*** DATASET EXTRACT ***
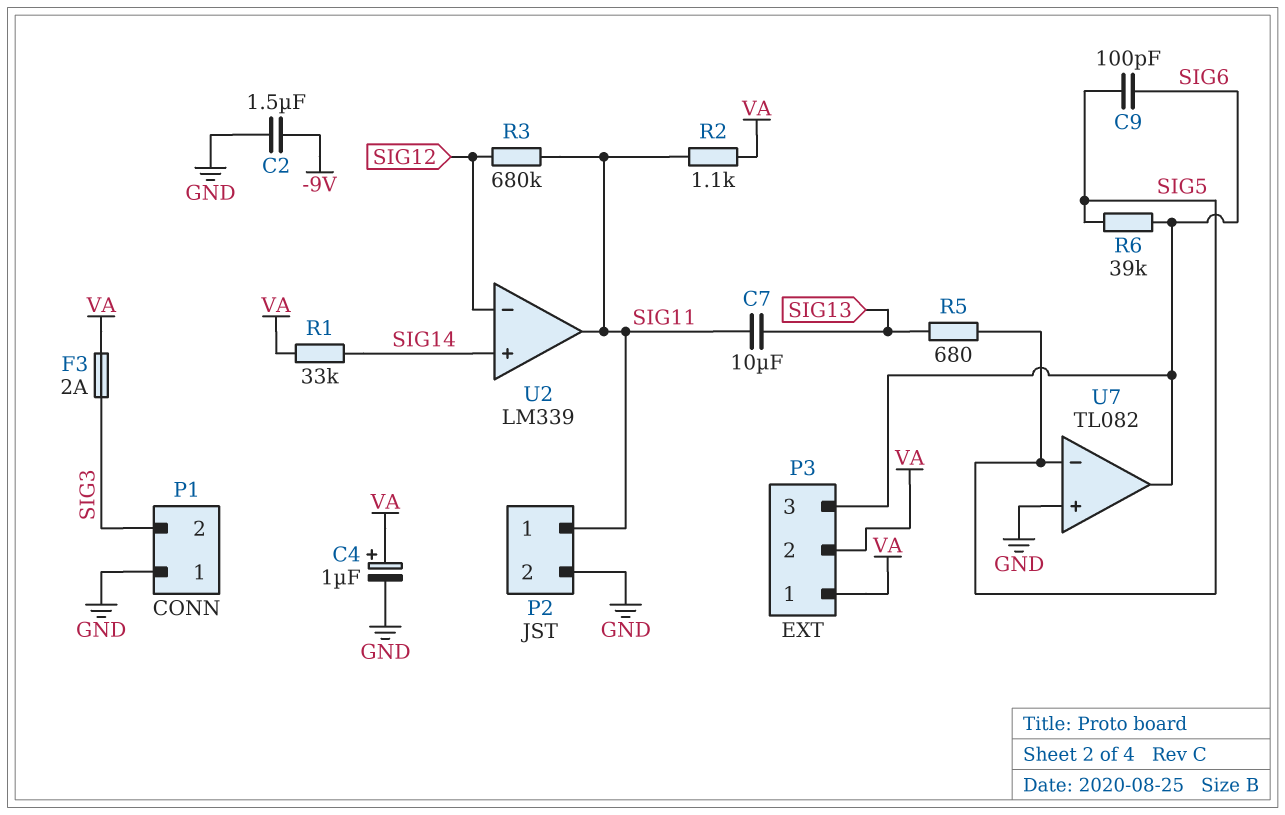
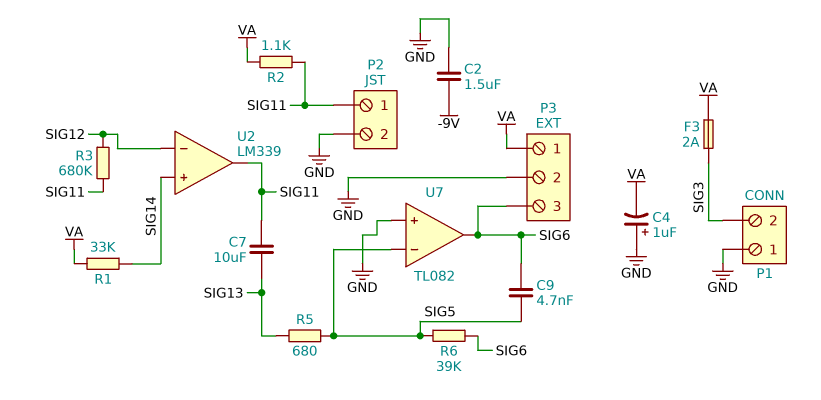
C4: 1uF (plus VA, minus GND) -> 1uF (plus GND, minus VA)
C9: 100pF (SIG5, SIG6) -> 4.7nF (SIG5, SIG6)
P3 pin 2: VA -> GND

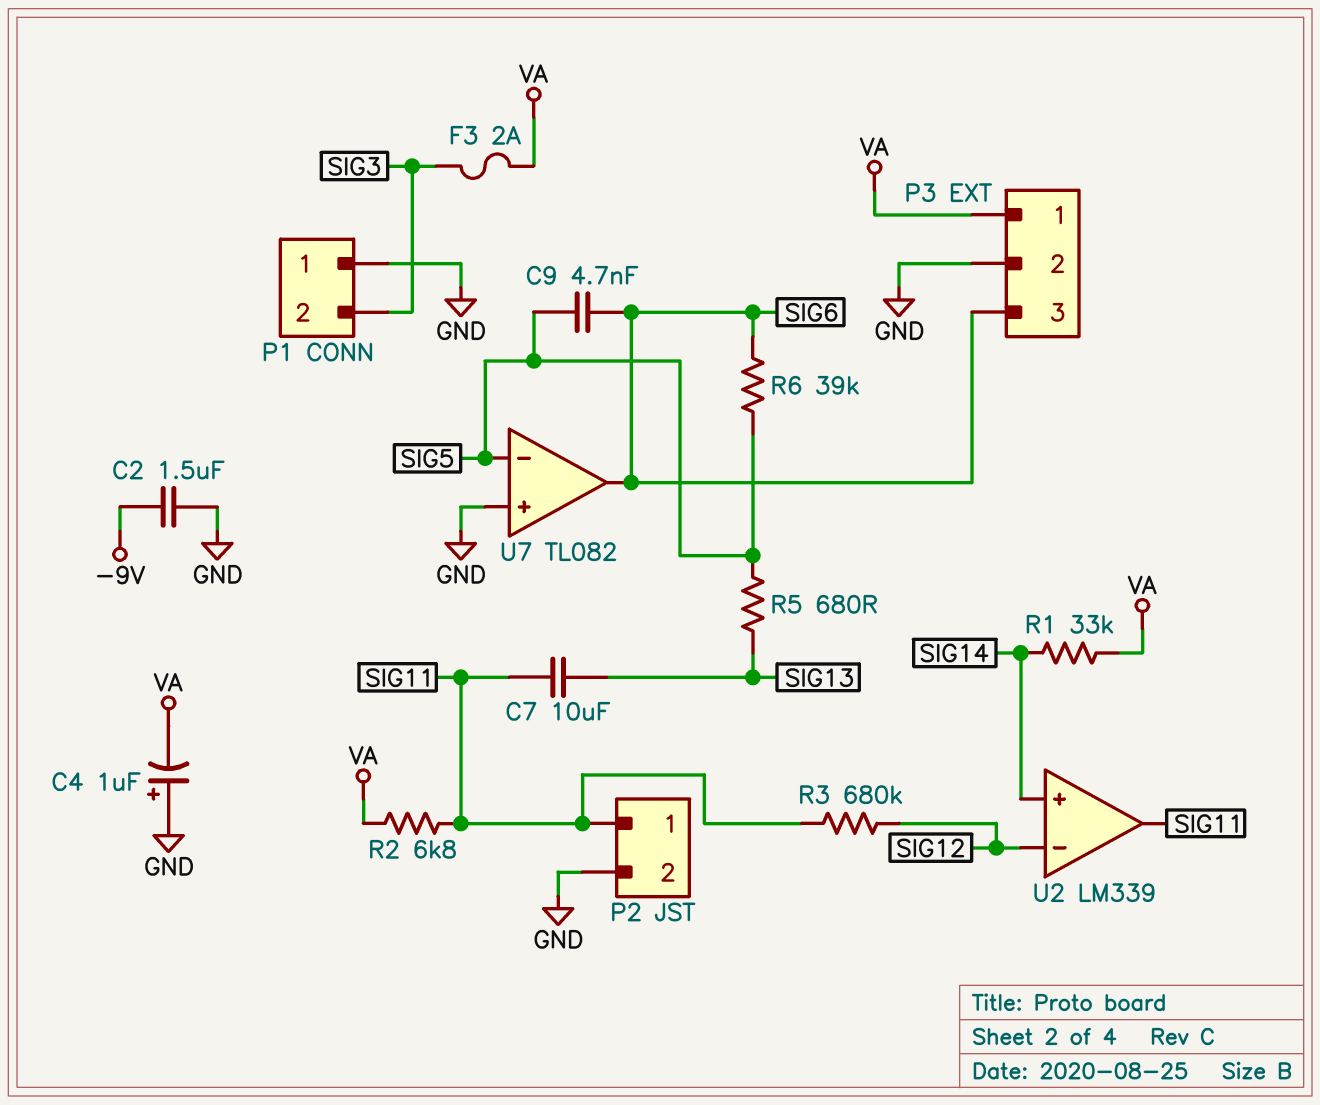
R2: 1.1k (SIG11, VA) -> 6.8k (SIG11, VA)

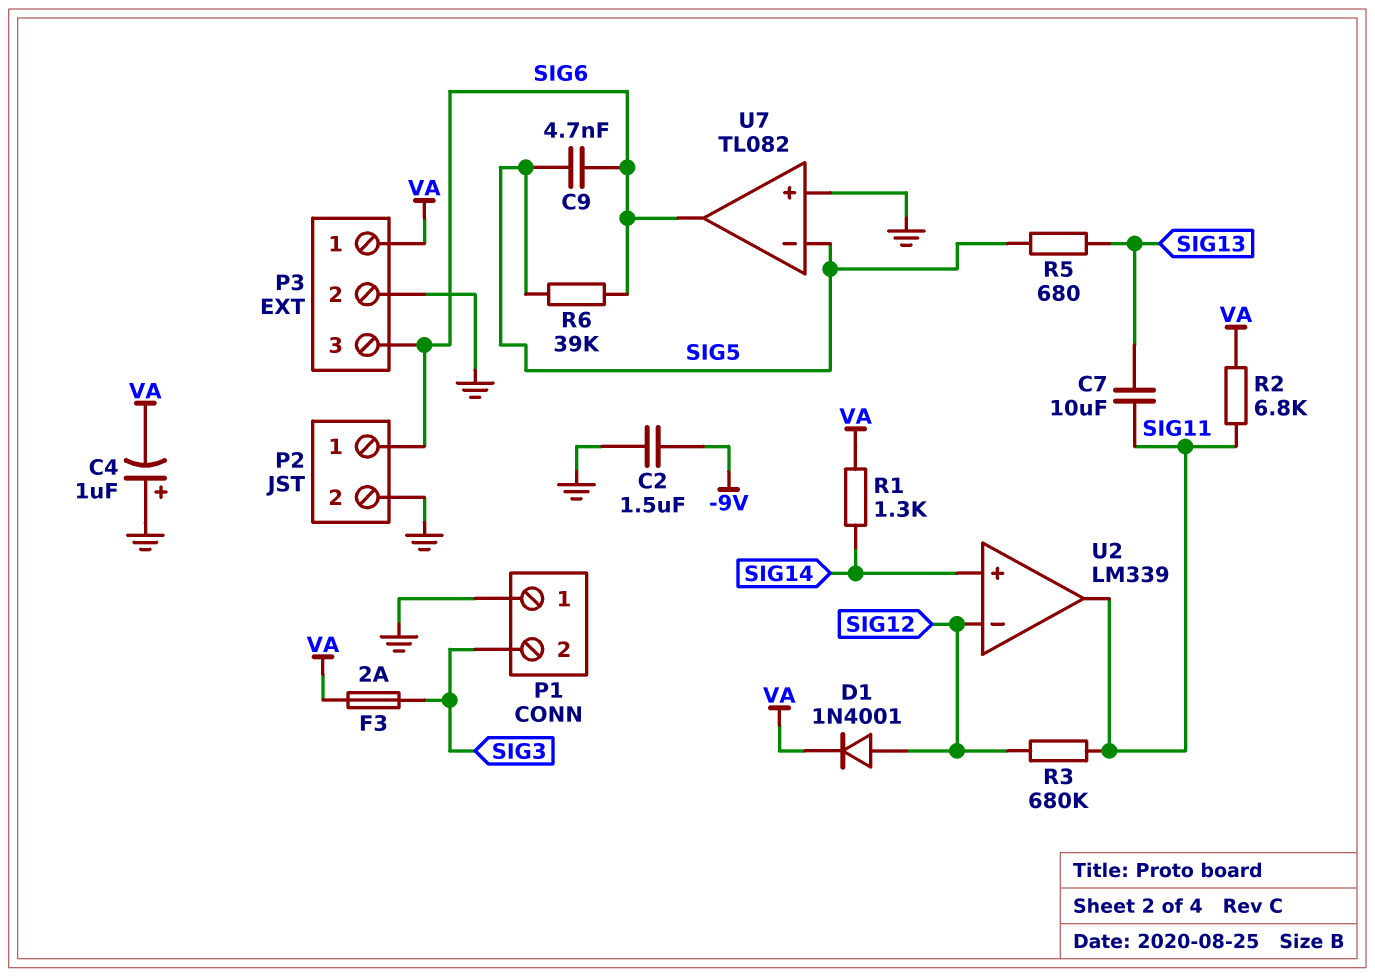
D1: none -> diode 1N4001 (A SIG12, K VA)
P2 pin 1: SIG11 -> SIG6
R1: 33k (SIG14, VA) -> 1.3k (SIG14, VA)

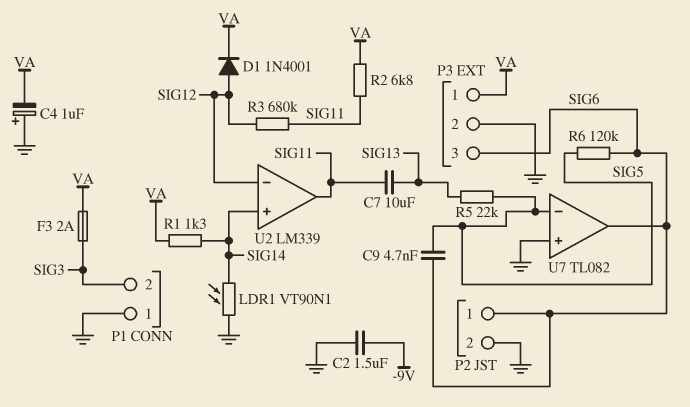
LDR1: none -> VT90N1 (GND, SIG14)
R5: 680 (SIG5, SIG13) -> 22k (SIG5, SIG13)
R6: 39k (SIG5, SIG6) -> 120k (SIG5, SIG6)

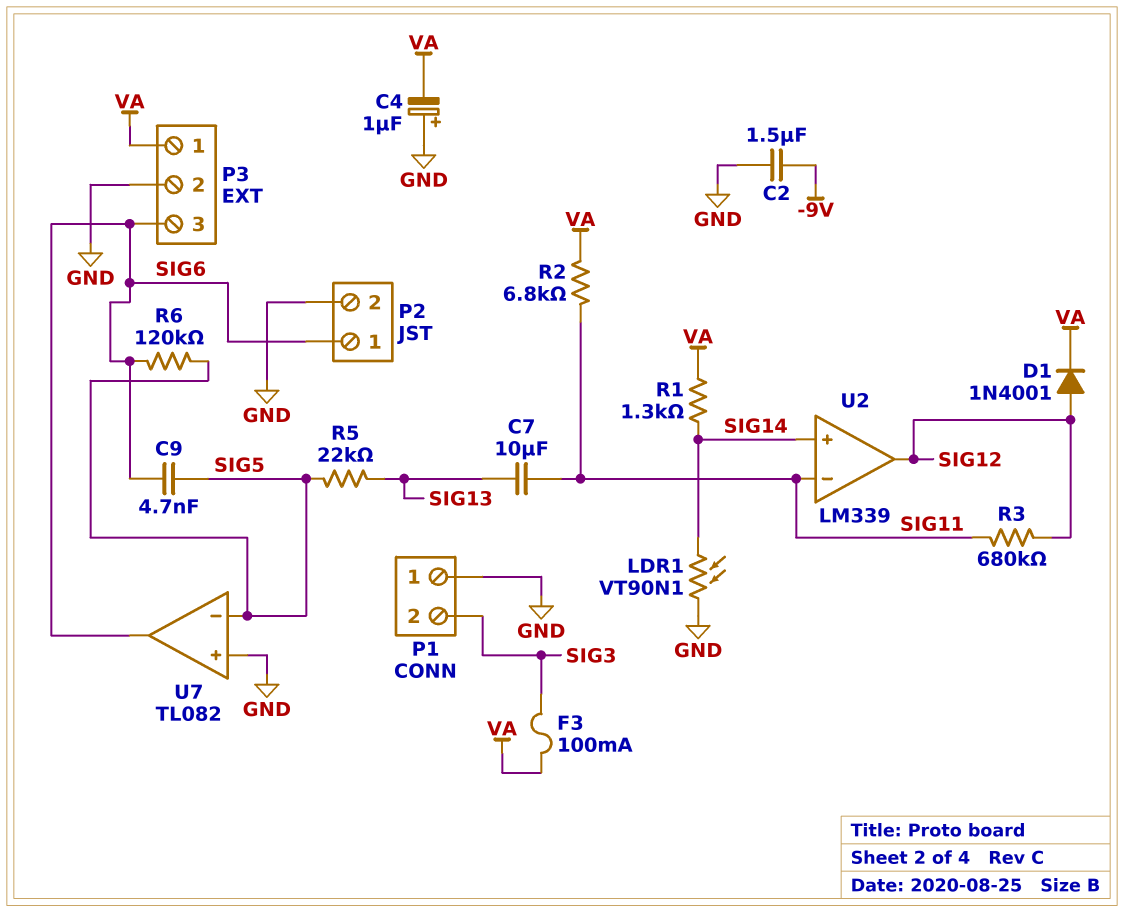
F3: 2A (SIG3, VA) -> 100mA (SIG3, VA)
U2 pin in-: SIG12 -> SIG11
U2 pin out: SIG11 -> SIG12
*** End of DATASET EXTRACT ***
Gather up the lines containing the word "none" from these records and copy them.

**TASK RESPONSE**:
D1: none -> diode 1N4001 (A SIG12, K VA)
LDR1: none -> VT90N1 (GND, SIG14)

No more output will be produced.